What the task asks -> Output the part of the listing that begins with the line containing "This is a 0.4" and ends with the line containing "2 (residential): [(0,499),(26,501),(57,489),(93,433),(77,423)]", copying those lines exactly as they appear.

====== Provided entries ======

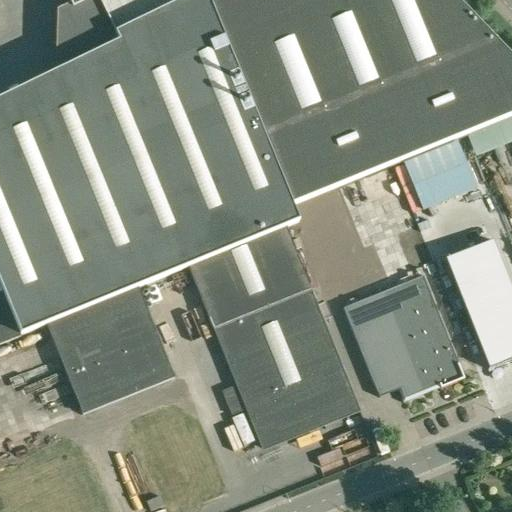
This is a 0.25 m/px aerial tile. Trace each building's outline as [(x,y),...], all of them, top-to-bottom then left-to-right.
[(66,0),(70,6),(72,10),(91,0),(97,0),(114,35),(118,44),(109,48),(112,56),(171,28),(217,48),(282,211),(291,207),(511,117),(511,60),(501,49),(453,0),(66,0)] [(59,72),(0,100),(0,288),(20,337),(46,326),(137,289),(187,269),(285,229),(298,224),(291,207),(282,211),(217,48),(171,28),(112,56),(109,48),(59,72)] [(499,191),(511,186),(511,172),(511,169),(493,177),(499,191)] [(285,229),(187,269),(212,331),(214,331),(262,450),(263,450),(324,426),(357,412),(354,405),(309,293),(311,292),(305,276),(304,276),(285,229)] [(488,371),(511,360),(511,292),(491,241),(444,260),(488,371)] [(441,390),(464,380),(423,278),(343,310),(379,399),(380,399),(379,394),(397,387),(403,403),(430,392),(429,390),(439,386),(441,390)] [(0,288),(0,346),(20,338),(20,337),(0,288)] [(137,289),(46,326),(82,417),(174,380),(137,289)] [(33,389),(15,397),(20,406),(37,397),(33,389)] [(476,431),(496,422),(485,396),(464,405),(476,431)] [(167,421),(176,466),(209,459),(200,414),(167,421)] [(41,483),(72,473),(67,459),(36,469),(41,483)] [(30,511),(89,511),(82,492),(30,511)]
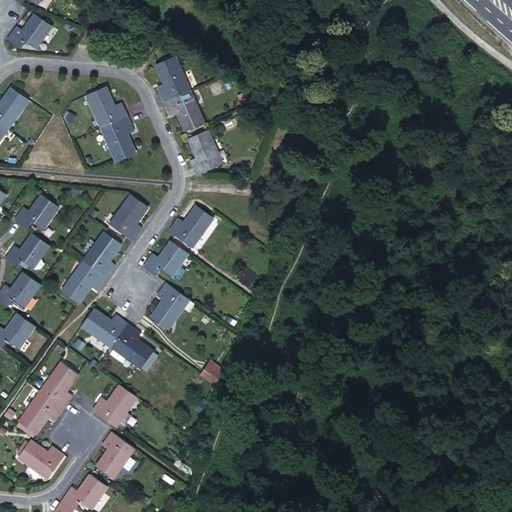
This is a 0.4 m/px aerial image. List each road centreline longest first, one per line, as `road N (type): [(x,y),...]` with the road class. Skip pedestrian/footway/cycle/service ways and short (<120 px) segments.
road 1 (residential): [(6,68),(19,62),(125,72),(142,88),(175,172),(174,190),(115,279),(128,288)]
road 2 (residential): [(0,499),(26,501),(57,489),(93,433),(77,423)]
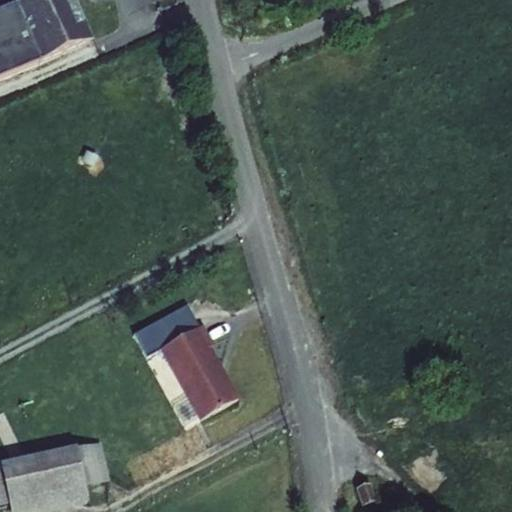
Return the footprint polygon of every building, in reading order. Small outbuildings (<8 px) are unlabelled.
[(47,2),(0,22),(0,90),(71,58),(47,2)] [(193,340),(150,365),(190,434),(228,413),(198,362),(204,358),(193,340)] [(412,450),(389,473),(422,501),(442,480),(412,450)] [(88,455),(0,480),(0,511),(33,511),(99,495),(88,455)] [(362,491),(346,496),(352,511),(363,511),(367,511),(362,491)]
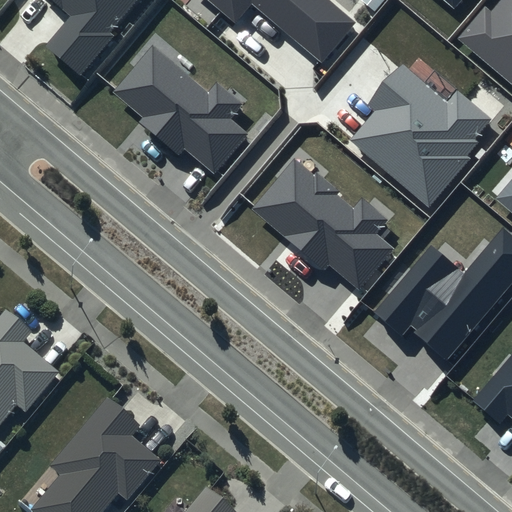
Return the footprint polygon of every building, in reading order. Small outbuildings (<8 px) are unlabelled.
[(53,0),(73,16),(47,47),(81,76),(114,35),(111,32),(138,0),(53,0)] [(207,0),(235,23),(252,2),(323,61),(356,22),(328,0),(207,0)] [(443,0),(454,9),(462,0),(443,0)] [(511,0),(499,0),(491,10),(486,5),(457,39),(511,85),(511,0)] [(207,90),(152,45),(112,93),(142,118),(138,122),(179,155),(185,148),(214,172),(246,133),(231,120),(244,104),(215,81),(207,90)] [(446,103),(404,67),(371,105),(376,110),(350,141),(429,207),(471,158),(467,155),(479,141),(476,138),(492,119),(457,90),(446,103)] [(314,176),(294,159),(252,209),(325,269),(329,264),(360,290),(395,248),(377,233),(389,219),(363,197),(353,209),(336,195),(339,191),(317,172),(314,176)] [(511,175),(493,198),(511,213),(511,175)] [(511,285),(511,233),(502,225),(463,271),(431,245),(375,311),(403,335),(409,328),(448,361),(511,285)] [(33,330),(5,307),(0,313),(0,422),(15,404),(25,412),(59,371),(23,342),(33,330)] [(511,353),(473,401),(500,424),(508,415),(511,418),(511,353)] [(140,425),(107,398),(50,465),(61,474),(31,509),(34,511),(100,511),(117,493),(126,501),(161,459),(132,435),(140,425)] [(239,511),(207,485),(185,511),(239,511)]
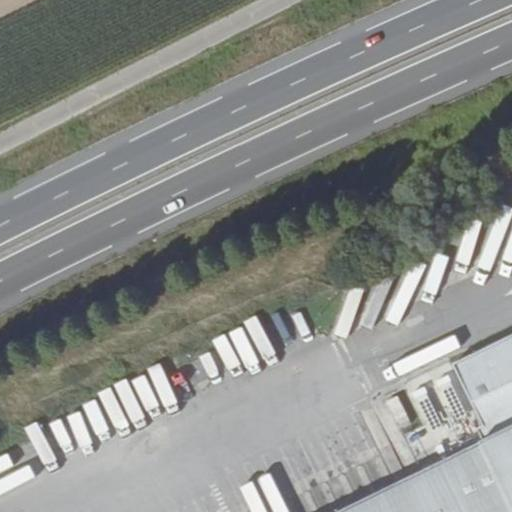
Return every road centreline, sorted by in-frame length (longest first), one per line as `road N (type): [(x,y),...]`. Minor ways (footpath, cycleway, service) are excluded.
road 1 (trunk): [(0,282),(511,41)]
road 2 (trunk): [(480,0),(0,225)]
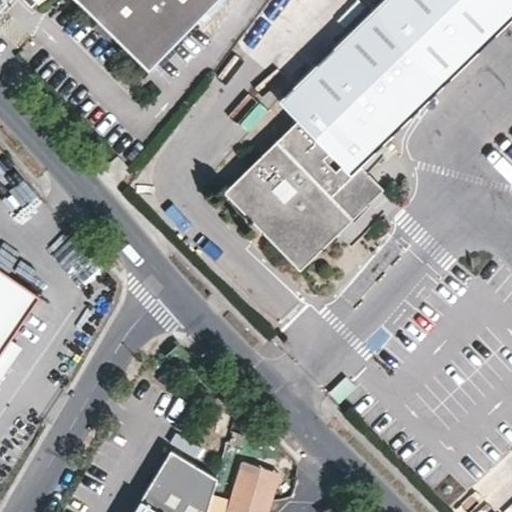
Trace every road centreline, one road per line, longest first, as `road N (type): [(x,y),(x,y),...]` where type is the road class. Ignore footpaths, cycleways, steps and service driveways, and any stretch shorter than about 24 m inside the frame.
road 1 (residential): [(393,511),(170,284)]
road 2 (residential): [(27,511),(127,335),(170,284)]
road 3 (residential): [(170,284),(0,108)]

======

Result ->
This is a 0.4 m/px aerial image. List each road centreline longest first, one per line, as `road N (type): [(x,y),...]` with the road class. Skip pedestrian/footway/cycle/service ways and short (<120 px) segments.
road 1 (residential): [(6,68),(19,62),(125,72),(142,88),(175,172),(174,190),(115,279),(128,288)]
road 2 (residential): [(0,499),(26,501),(57,489),(93,433),(77,423)]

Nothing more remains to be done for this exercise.